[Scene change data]
============

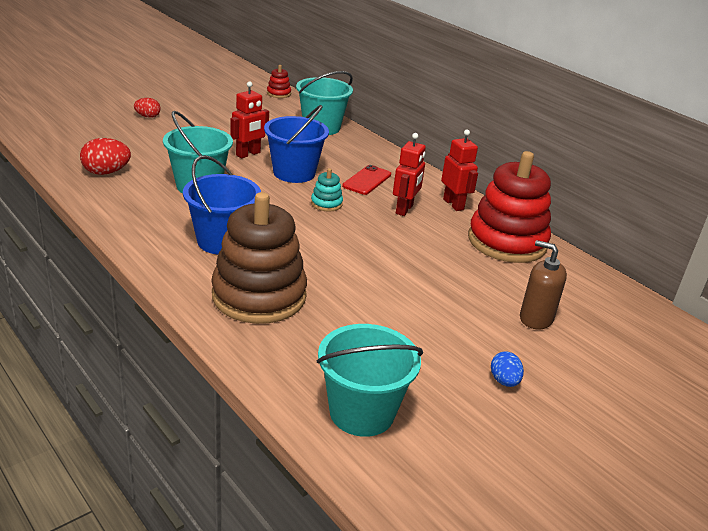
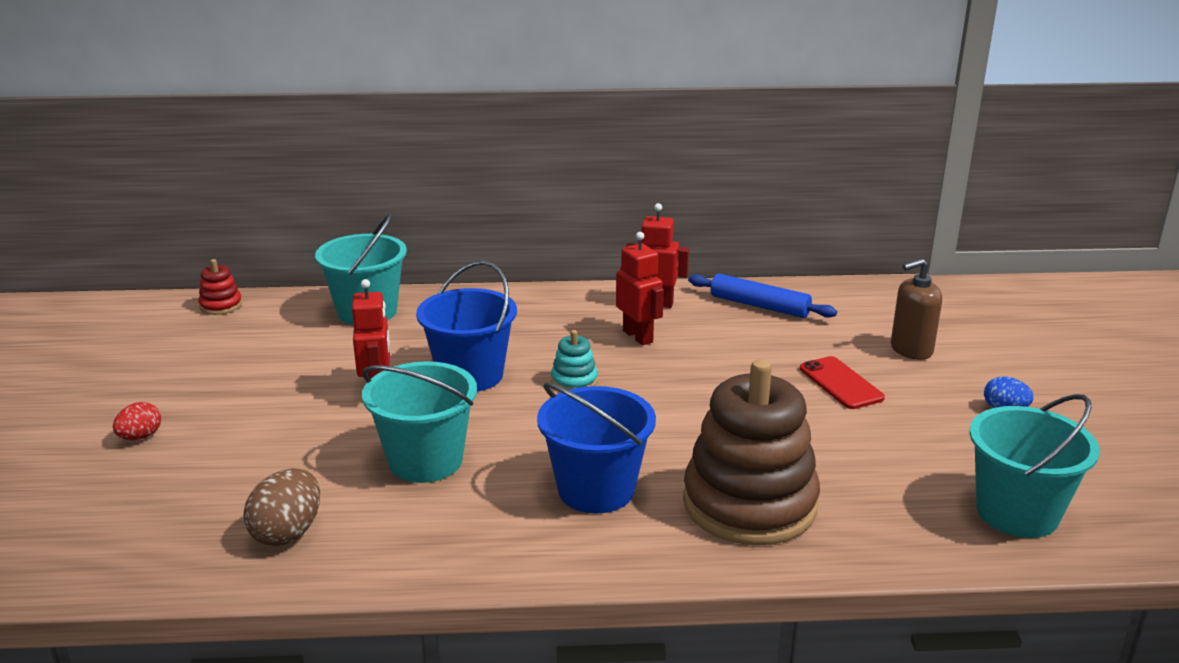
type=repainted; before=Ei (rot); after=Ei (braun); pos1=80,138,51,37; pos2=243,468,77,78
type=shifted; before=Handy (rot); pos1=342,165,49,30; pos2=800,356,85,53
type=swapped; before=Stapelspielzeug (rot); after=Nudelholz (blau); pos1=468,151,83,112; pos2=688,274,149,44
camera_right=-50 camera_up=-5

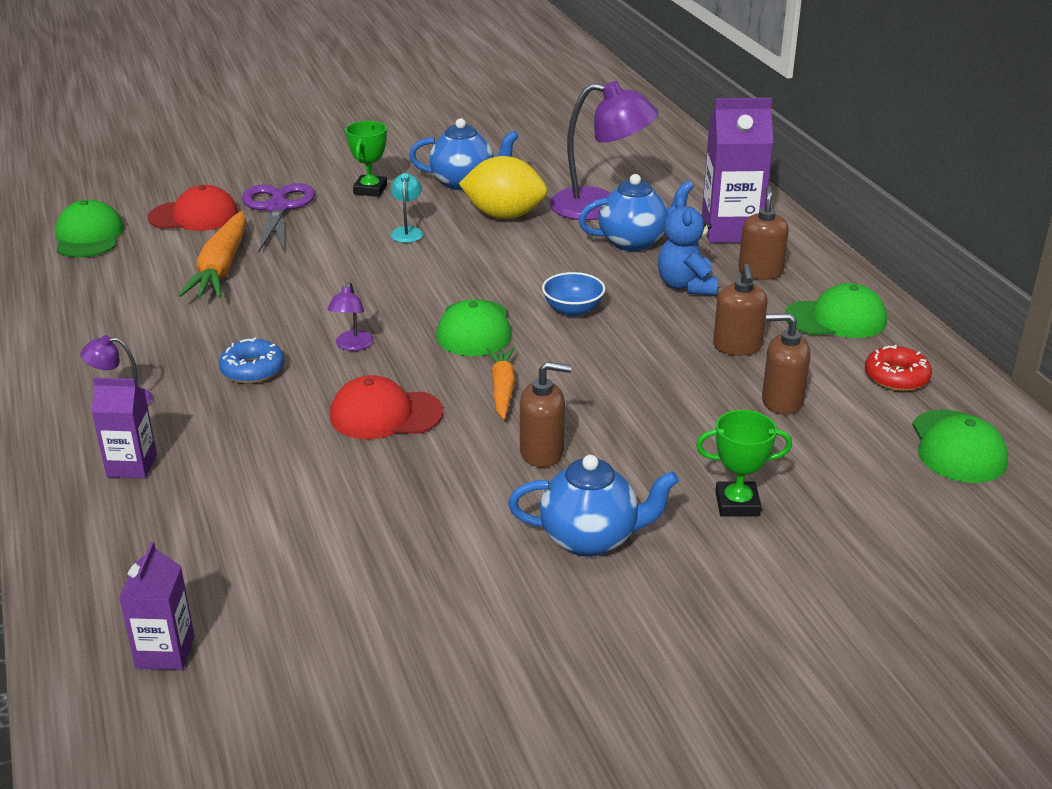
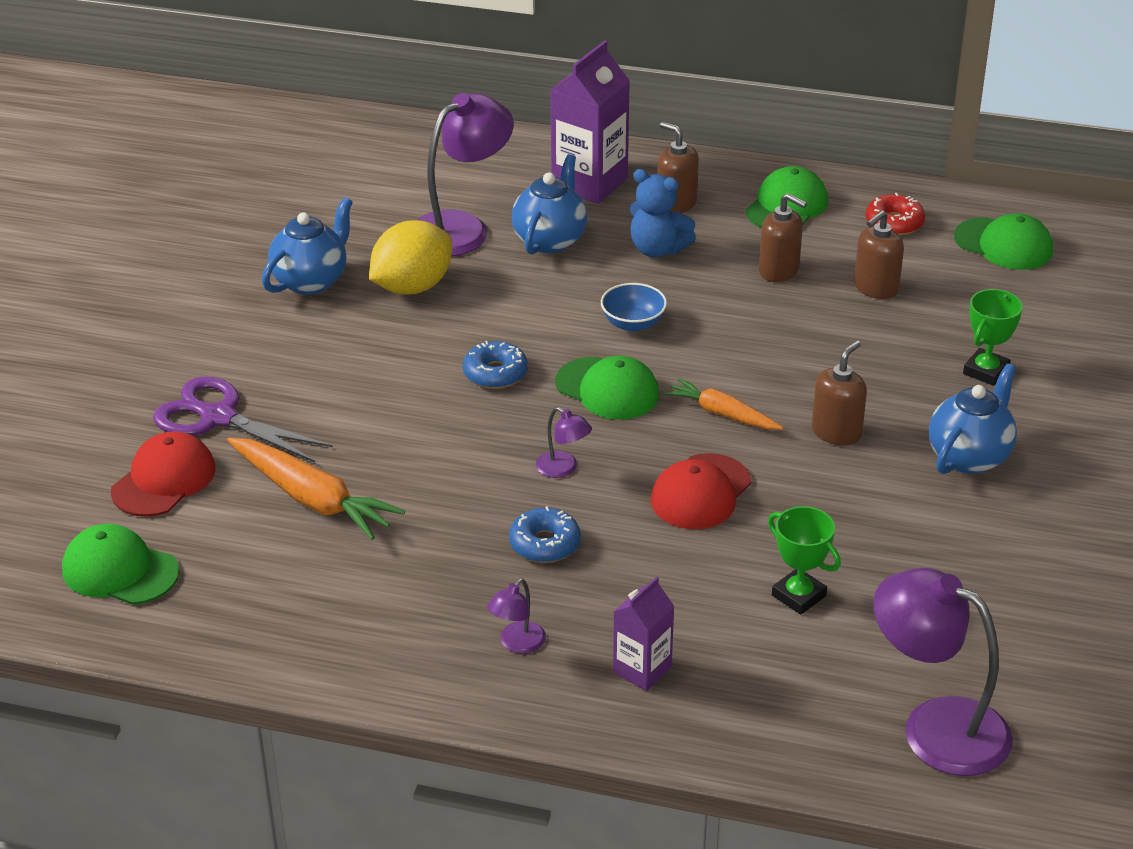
type=swapped; before=Getränkekarton (lila); after=Lampe (lila); pos1=119,542,76,128; pos2=873,568,140,208
type=shifted; before=Pokal (grün); pos1=346,121,41,76; pos2=768,506,73,109
type=gone; before=Lampe (türkis); pos1=390,173,34,70
type=new; after=Donut (blau); pos2=463,341,65,48
camera_right=-55 camera_up=5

============

Output the line that contains "type=shifted; before=Handy (rot);" and every line after it to the end of the records, word for word, leaving out the pictures.

> Answer to this problem:
type=shifted; before=Handy (rot); pos1=342,165,49,30; pos2=800,356,85,53
type=swapped; before=Stapelspielzeug (rot); after=Nudelholz (blau); pos1=468,151,83,112; pos2=688,274,149,44
camera_right=-50 camera_up=-5

type=swapped; before=Getränkekarton (lila); after=Lampe (lila); pos1=119,542,76,128; pos2=873,568,140,208
type=shifted; before=Pokal (grün); pos1=346,121,41,76; pos2=768,506,73,109
type=gone; before=Lampe (türkis); pos1=390,173,34,70
type=new; after=Donut (blau); pos2=463,341,65,48
camera_right=-55 camera_up=5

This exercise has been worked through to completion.